### DESCRIPTION OF THE TASK
Each line below should be restated exactly, with nothing dropped.

── STORED DATA ──

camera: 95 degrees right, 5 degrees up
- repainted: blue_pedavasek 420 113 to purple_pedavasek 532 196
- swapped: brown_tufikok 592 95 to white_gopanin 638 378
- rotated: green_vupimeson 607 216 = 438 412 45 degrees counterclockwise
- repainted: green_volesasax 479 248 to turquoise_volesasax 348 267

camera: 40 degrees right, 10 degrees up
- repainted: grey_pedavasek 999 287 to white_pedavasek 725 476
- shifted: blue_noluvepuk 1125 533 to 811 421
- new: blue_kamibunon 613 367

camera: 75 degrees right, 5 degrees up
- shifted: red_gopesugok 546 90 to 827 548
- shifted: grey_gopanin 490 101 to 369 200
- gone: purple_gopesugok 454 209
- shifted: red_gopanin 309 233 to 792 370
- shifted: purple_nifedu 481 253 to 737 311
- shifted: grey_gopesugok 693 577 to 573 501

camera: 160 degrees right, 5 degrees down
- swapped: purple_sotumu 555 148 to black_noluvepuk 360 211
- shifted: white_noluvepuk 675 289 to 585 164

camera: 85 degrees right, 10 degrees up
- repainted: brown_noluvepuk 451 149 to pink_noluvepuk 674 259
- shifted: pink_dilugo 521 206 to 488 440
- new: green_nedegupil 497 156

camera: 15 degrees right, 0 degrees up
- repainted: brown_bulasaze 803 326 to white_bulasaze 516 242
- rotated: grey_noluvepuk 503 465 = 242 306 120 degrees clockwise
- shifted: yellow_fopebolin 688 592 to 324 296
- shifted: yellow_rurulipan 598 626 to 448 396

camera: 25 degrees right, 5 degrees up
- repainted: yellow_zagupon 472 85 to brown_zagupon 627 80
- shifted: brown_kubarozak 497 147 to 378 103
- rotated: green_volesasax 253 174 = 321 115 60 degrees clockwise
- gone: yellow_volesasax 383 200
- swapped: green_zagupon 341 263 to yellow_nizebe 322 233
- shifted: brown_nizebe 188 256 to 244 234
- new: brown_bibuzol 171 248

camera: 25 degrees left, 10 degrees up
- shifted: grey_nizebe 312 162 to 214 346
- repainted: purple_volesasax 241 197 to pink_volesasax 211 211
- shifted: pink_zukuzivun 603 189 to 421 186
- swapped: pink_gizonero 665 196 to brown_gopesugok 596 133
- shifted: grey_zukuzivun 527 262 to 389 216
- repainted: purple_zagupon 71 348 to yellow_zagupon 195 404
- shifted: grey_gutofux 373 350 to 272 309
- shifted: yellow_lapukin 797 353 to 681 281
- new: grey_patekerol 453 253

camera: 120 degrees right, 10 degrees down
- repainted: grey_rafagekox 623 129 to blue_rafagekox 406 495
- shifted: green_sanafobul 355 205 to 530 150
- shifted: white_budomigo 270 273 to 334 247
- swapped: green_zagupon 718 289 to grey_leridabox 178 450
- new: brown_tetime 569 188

───

### RESULT BELOW
camera: 95 degrees right, 5 degrees up
- repainted: blue_pedavasek 420 113 to purple_pedavasek 532 196
- swapped: brown_tufikok 592 95 to white_gopanin 638 378
- rotated: green_vupimeson 607 216 = 438 412 45 degrees counterclockwise
- repainted: green_volesasax 479 248 to turquoise_volesasax 348 267

camera: 40 degrees right, 10 degrees up
- repainted: grey_pedavasek 999 287 to white_pedavasek 725 476
- shifted: blue_noluvepuk 1125 533 to 811 421
- new: blue_kamibunon 613 367

camera: 75 degrees right, 5 degrees up
- shifted: red_gopesugok 546 90 to 827 548
- shifted: grey_gopanin 490 101 to 369 200
- gone: purple_gopesugok 454 209
- shifted: red_gopanin 309 233 to 792 370
- shifted: purple_nifedu 481 253 to 737 311
- shifted: grey_gopesugok 693 577 to 573 501

camera: 160 degrees right, 5 degrees down
- swapped: purple_sotumu 555 148 to black_noluvepuk 360 211
- shifted: white_noluvepuk 675 289 to 585 164

camera: 85 degrees right, 10 degrees up
- repainted: brown_noluvepuk 451 149 to pink_noluvepuk 674 259
- shifted: pink_dilugo 521 206 to 488 440
- new: green_nedegupil 497 156

camera: 15 degrees right, 0 degrees up
- repainted: brown_bulasaze 803 326 to white_bulasaze 516 242
- rotated: grey_noluvepuk 503 465 = 242 306 120 degrees clockwise
- shifted: yellow_fopebolin 688 592 to 324 296
- shifted: yellow_rurulipan 598 626 to 448 396

camera: 25 degrees right, 5 degrees up
- repainted: yellow_zagupon 472 85 to brown_zagupon 627 80
- shifted: brown_kubarozak 497 147 to 378 103
- rotated: green_volesasax 253 174 = 321 115 60 degrees clockwise
- gone: yellow_volesasax 383 200
- swapped: green_zagupon 341 263 to yellow_nizebe 322 233
- shifted: brown_nizebe 188 256 to 244 234
- new: brown_bibuzol 171 248

camera: 25 degrees left, 10 degrees up
- shifted: grey_nizebe 312 162 to 214 346
- repainted: purple_volesasax 241 197 to pink_volesasax 211 211
- shifted: pink_zukuzivun 603 189 to 421 186
- swapped: pink_gizonero 665 196 to brown_gopesugok 596 133
- shifted: grey_zukuzivun 527 262 to 389 216
- repainted: purple_zagupon 71 348 to yellow_zagupon 195 404
- shifted: grey_gutofux 373 350 to 272 309
- shifted: yellow_lapukin 797 353 to 681 281
- new: grey_patekerol 453 253

camera: 120 degrees right, 10 degrees down
- repainted: grey_rafagekox 623 129 to blue_rafagekox 406 495
- shifted: green_sanafobul 355 205 to 530 150
- shifted: white_budomigo 270 273 to 334 247
- swapped: green_zagupon 718 289 to grey_leridabox 178 450
- new: brown_tetime 569 188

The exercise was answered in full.